- Problem
For every line below, output the text exactly and leave out images.

Object position data:

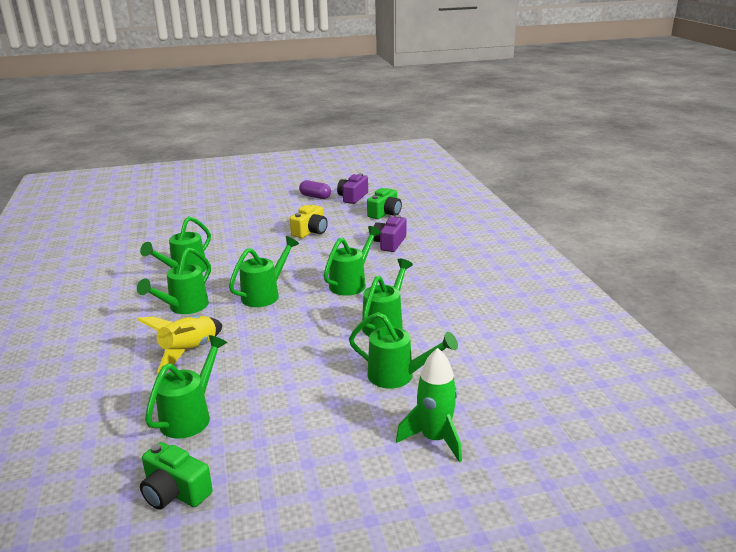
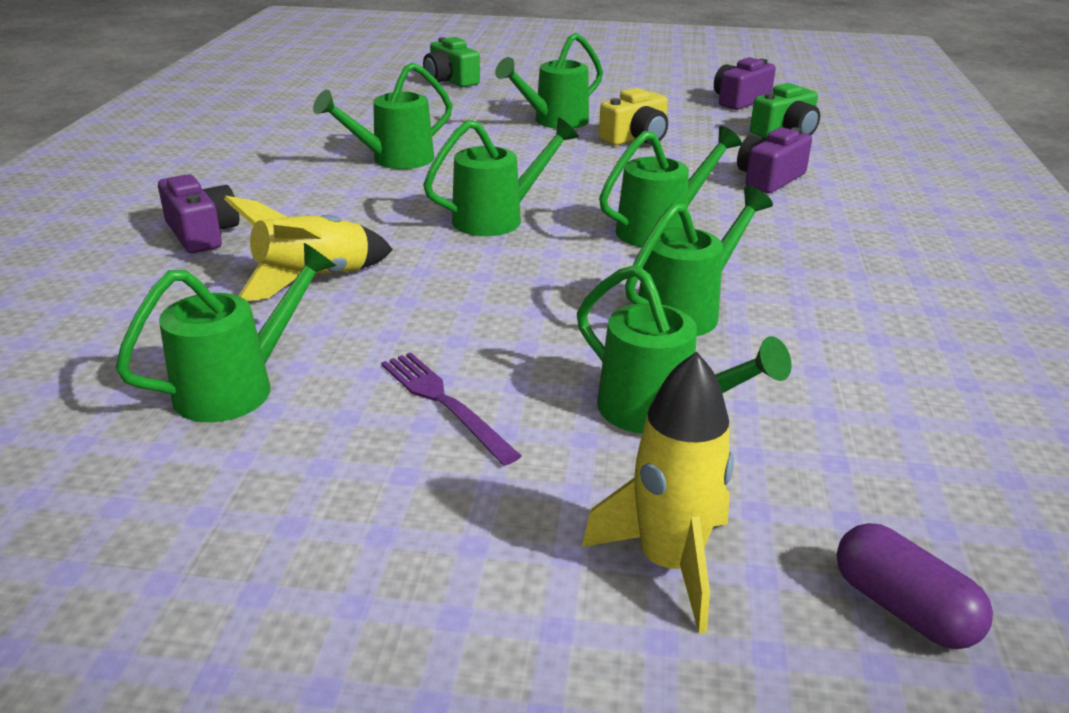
camera: 20 degrees right, 5 degrees up
(104, 339) = (202, 233): none -> purple camera
(175, 492) = (112, 516): green camera -> green camera (450, 80)
(184, 307) = (355, 212): green watering can -> green watering can (554, 122)
(298, 397) = (444, 403): none -> purple fork
(315, 197) = (675, 90): purple capsule -> purple capsule (903, 608)
(435, 439) = (669, 563): green rocket -> yellow rocket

- Solution for this problem
camera: 20 degrees right, 5 degrees up
(104, 339) = (202, 233): none -> purple camera
(175, 492) = (112, 516): green camera -> green camera (450, 80)
(184, 307) = (355, 212): green watering can -> green watering can (554, 122)
(298, 397) = (444, 403): none -> purple fork
(315, 197) = (675, 90): purple capsule -> purple capsule (903, 608)
(435, 439) = (669, 563): green rocket -> yellow rocket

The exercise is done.